* **INSTRUCTIONS FOR THE TASK**: Set down the entries below exactly; drop the pictures.

---------- RECORD EXTRACTS ----------

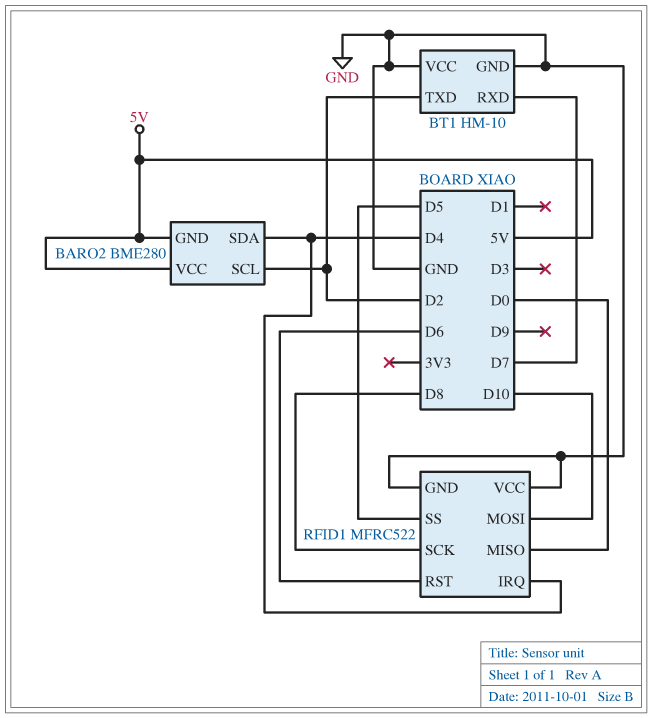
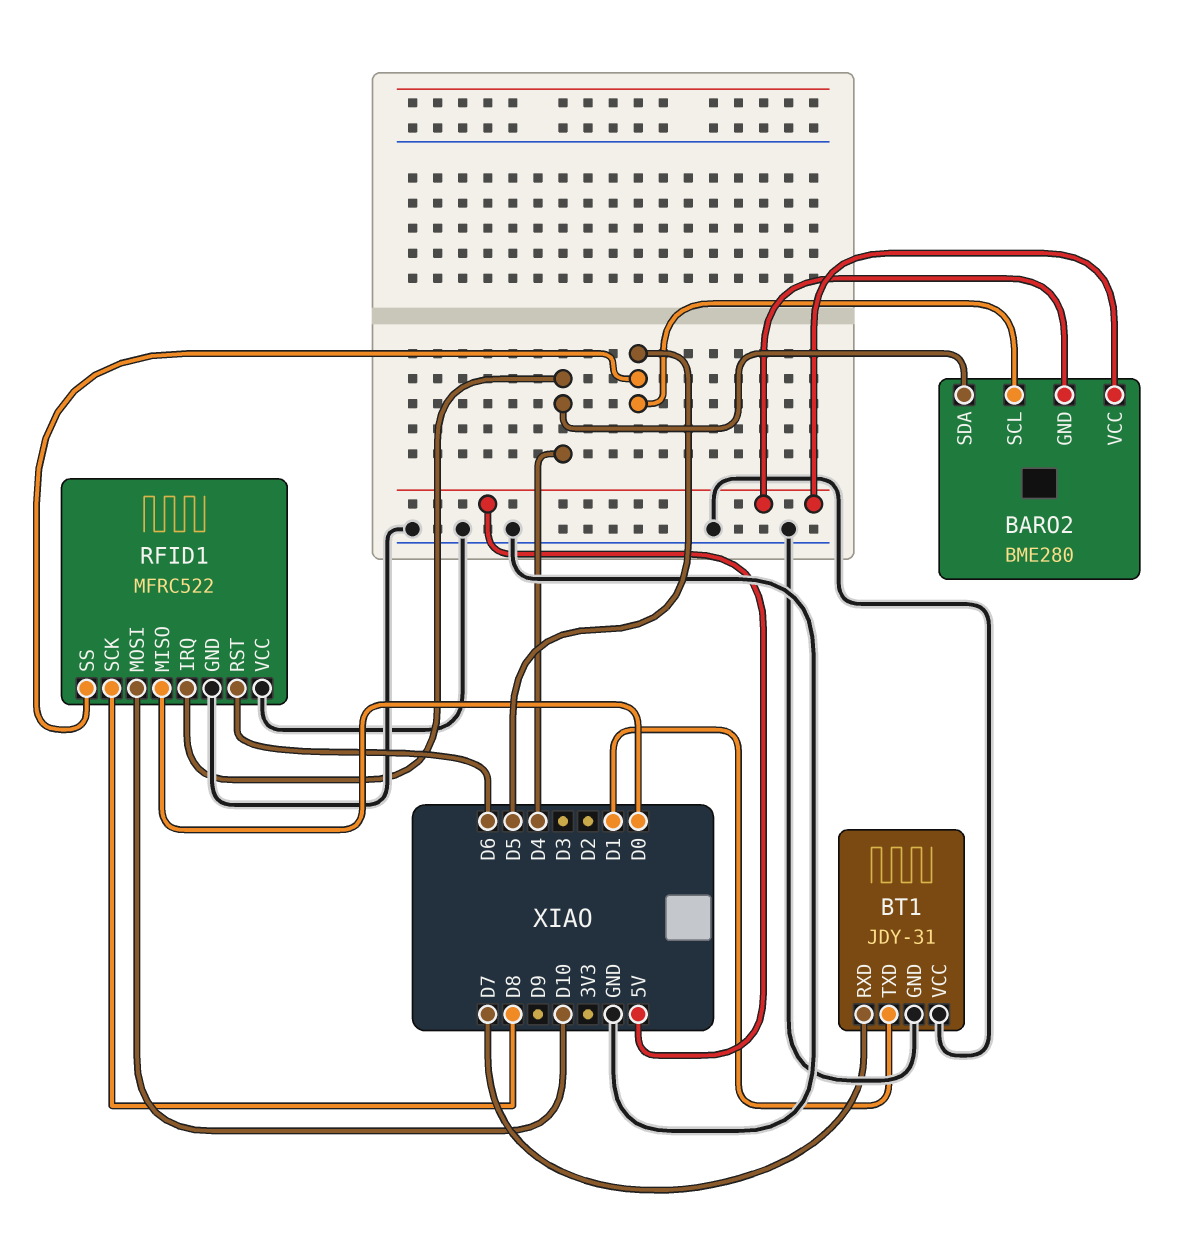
BARO2 pin SCL: D2 -> D5
BT1: HM-10 -> JDY-31
BT1 pin TXD: D2 -> D1

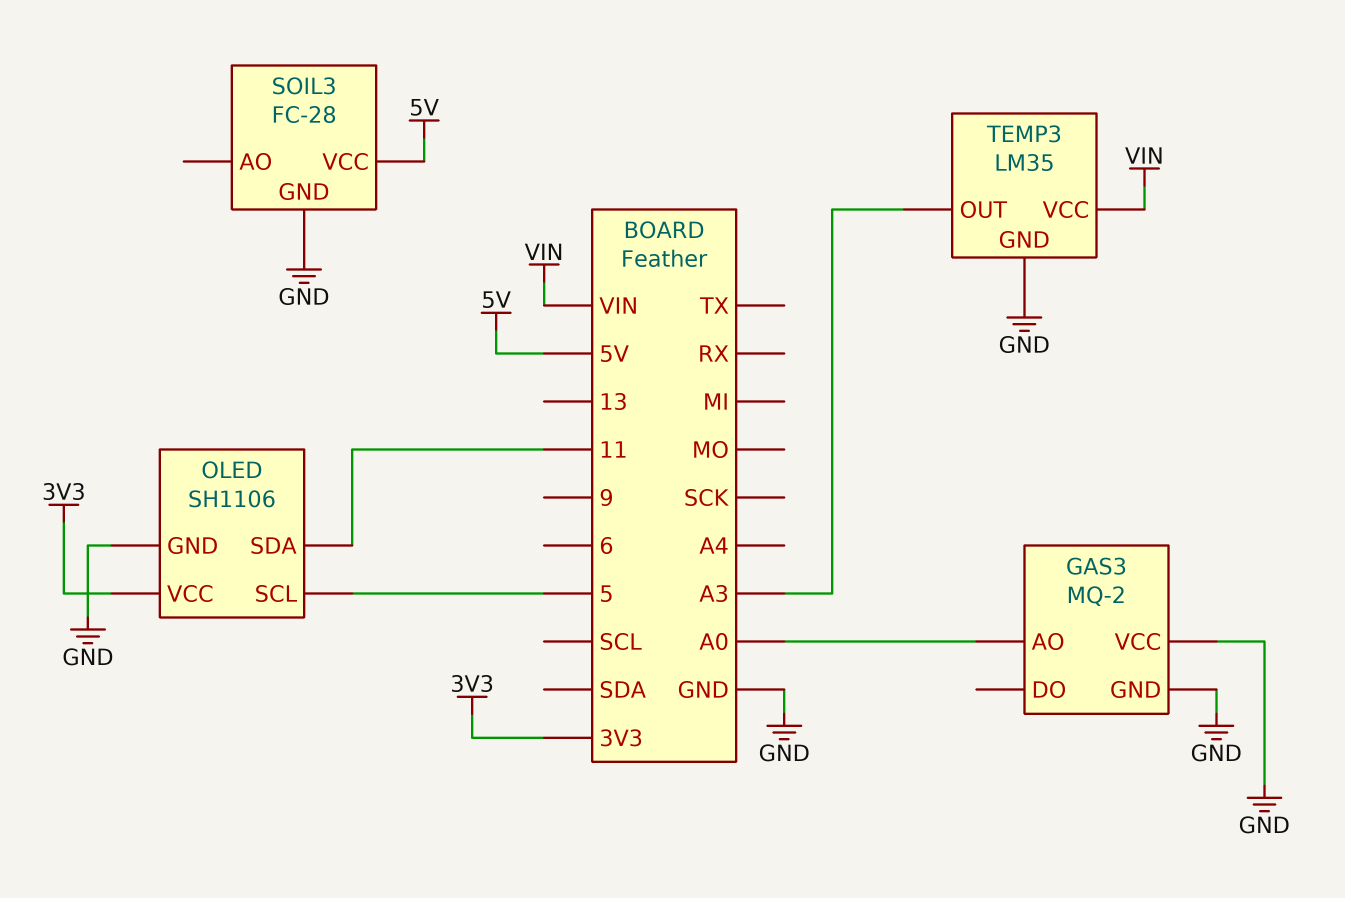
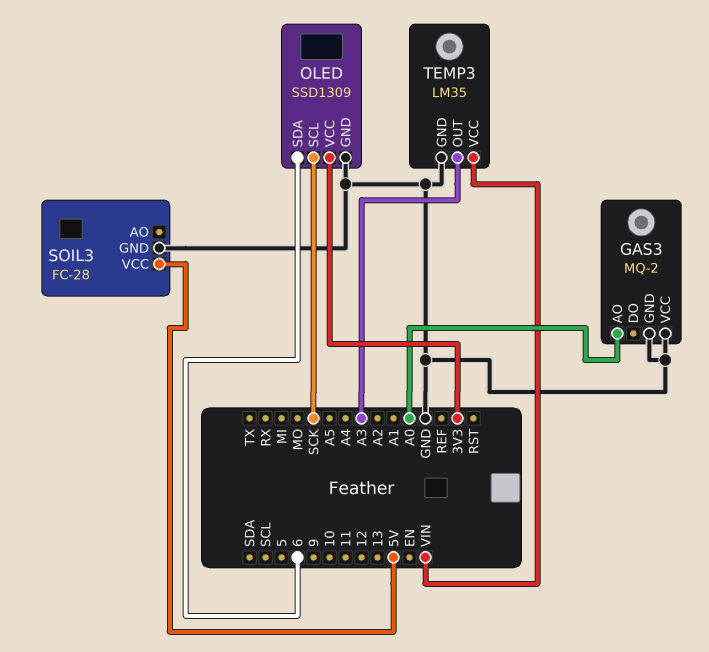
OLED: SH1106 -> SSD1309
OLED pin SCL: 5 -> SCK
OLED pin SDA: 11 -> 6

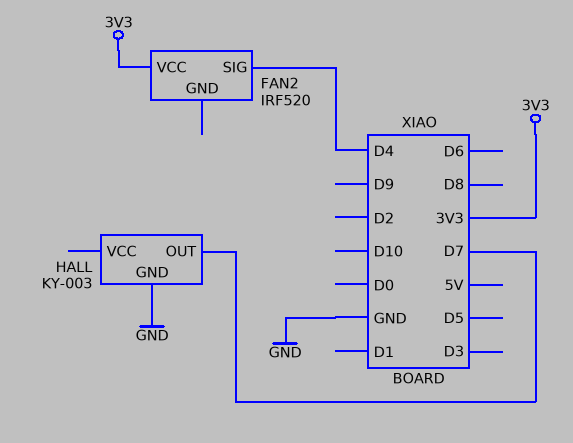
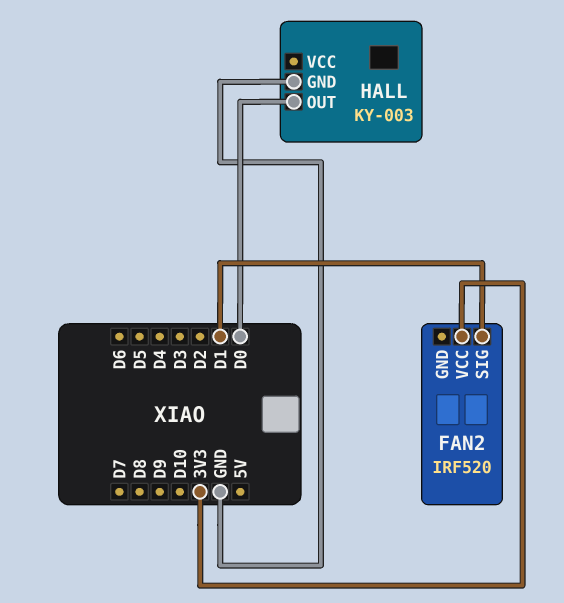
FAN2 pin SIG: D4 -> D1
HALL pin OUT: D7 -> D0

----------

* **OUTPUT OF THE TASK**:
BARO2 pin SCL: D2 -> D5
BT1: HM-10 -> JDY-31
BT1 pin TXD: D2 -> D1

OLED: SH1106 -> SSD1309
OLED pin SCL: 5 -> SCK
OLED pin SDA: 11 -> 6

FAN2 pin SIG: D4 -> D1
HALL pin OUT: D7 -> D0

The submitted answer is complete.